• **YOUR OBJECTIVE**:
Skipping any pictures, give all of the records below again exactly.
= Beginning of Section =
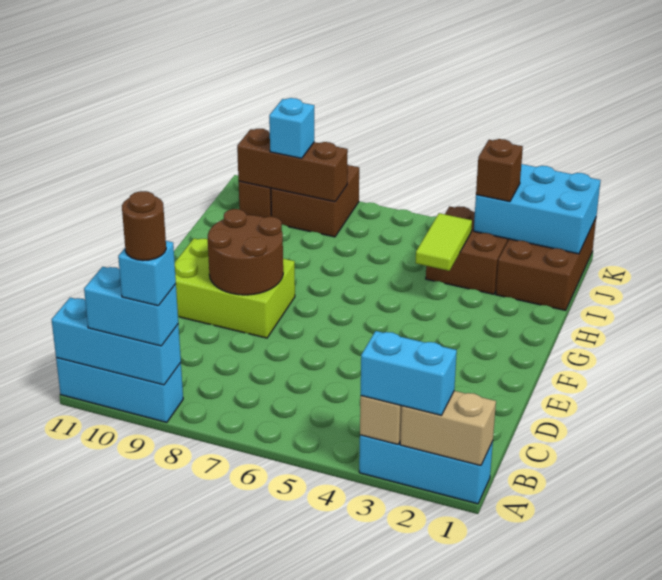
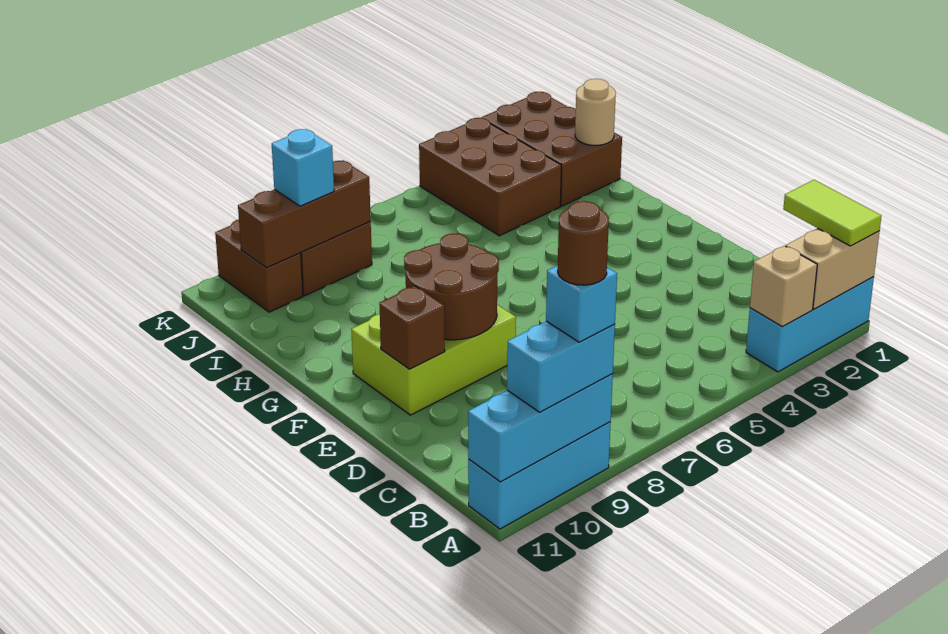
cyan brick A2:A3 level 3 -> none
lime tile H4:I4 level 2 -> lime tile A1:B1 level 3
none -> tan round brick I1 level 2
brown brick I3:J4 level 1 -> brown brick I3:K4 level 1
cyan brick J1:K3 level 2 -> none
brown brick J3 level 3 -> brown brick E10 level 2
= End of Section =
• **ANSWER TO THIS EXERCISE**:
cyan brick A2:A3 level 3 -> none
lime tile H4:I4 level 2 -> lime tile A1:B1 level 3
none -> tan round brick I1 level 2
brown brick I3:J4 level 1 -> brown brick I3:K4 level 1
cyan brick J1:K3 level 2 -> none
brown brick J3 level 3 -> brown brick E10 level 2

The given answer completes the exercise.